### Problem details
Go through the data below. Pull out every line that has the word "plus".

Version comparison data:
----

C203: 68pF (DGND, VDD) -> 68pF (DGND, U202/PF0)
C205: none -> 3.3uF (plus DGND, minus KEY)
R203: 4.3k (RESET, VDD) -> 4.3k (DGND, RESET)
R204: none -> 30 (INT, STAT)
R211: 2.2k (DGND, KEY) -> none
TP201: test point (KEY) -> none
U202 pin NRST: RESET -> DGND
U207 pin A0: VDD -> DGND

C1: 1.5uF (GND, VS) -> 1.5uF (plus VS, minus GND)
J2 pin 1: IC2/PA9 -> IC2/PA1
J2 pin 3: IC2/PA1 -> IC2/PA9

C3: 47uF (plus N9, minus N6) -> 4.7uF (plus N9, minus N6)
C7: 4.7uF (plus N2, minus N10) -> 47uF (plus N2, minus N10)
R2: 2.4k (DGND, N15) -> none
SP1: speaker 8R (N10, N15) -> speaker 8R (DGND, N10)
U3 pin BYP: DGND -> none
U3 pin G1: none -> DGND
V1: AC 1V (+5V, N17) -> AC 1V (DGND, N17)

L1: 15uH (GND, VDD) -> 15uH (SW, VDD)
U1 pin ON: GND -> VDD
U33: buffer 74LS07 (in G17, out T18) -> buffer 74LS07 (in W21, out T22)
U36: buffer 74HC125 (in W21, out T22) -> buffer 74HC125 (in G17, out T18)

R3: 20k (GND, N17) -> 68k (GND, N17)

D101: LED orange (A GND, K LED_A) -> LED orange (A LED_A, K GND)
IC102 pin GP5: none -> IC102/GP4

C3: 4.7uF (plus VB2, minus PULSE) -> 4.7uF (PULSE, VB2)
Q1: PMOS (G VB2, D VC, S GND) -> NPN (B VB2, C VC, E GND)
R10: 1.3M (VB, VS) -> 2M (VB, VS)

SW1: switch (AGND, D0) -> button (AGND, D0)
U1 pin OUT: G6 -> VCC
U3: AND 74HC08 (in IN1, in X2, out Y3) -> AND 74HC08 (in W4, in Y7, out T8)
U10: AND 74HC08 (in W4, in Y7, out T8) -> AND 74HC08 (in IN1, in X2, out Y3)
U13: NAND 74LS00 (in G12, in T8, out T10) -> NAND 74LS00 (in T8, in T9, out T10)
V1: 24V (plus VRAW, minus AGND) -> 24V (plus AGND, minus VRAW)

----

### Completed exercise
C205: none -> 3.3uF (plus DGND, minus KEY)
C1: 1.5uF (GND, VS) -> 1.5uF (plus VS, minus GND)
C3: 47uF (plus N9, minus N6) -> 4.7uF (plus N9, minus N6)
C7: 4.7uF (plus N2, minus N10) -> 47uF (plus N2, minus N10)
C3: 4.7uF (plus VB2, minus PULSE) -> 4.7uF (PULSE, VB2)
V1: 24V (plus VRAW, minus AGND) -> 24V (plus AGND, minus VRAW)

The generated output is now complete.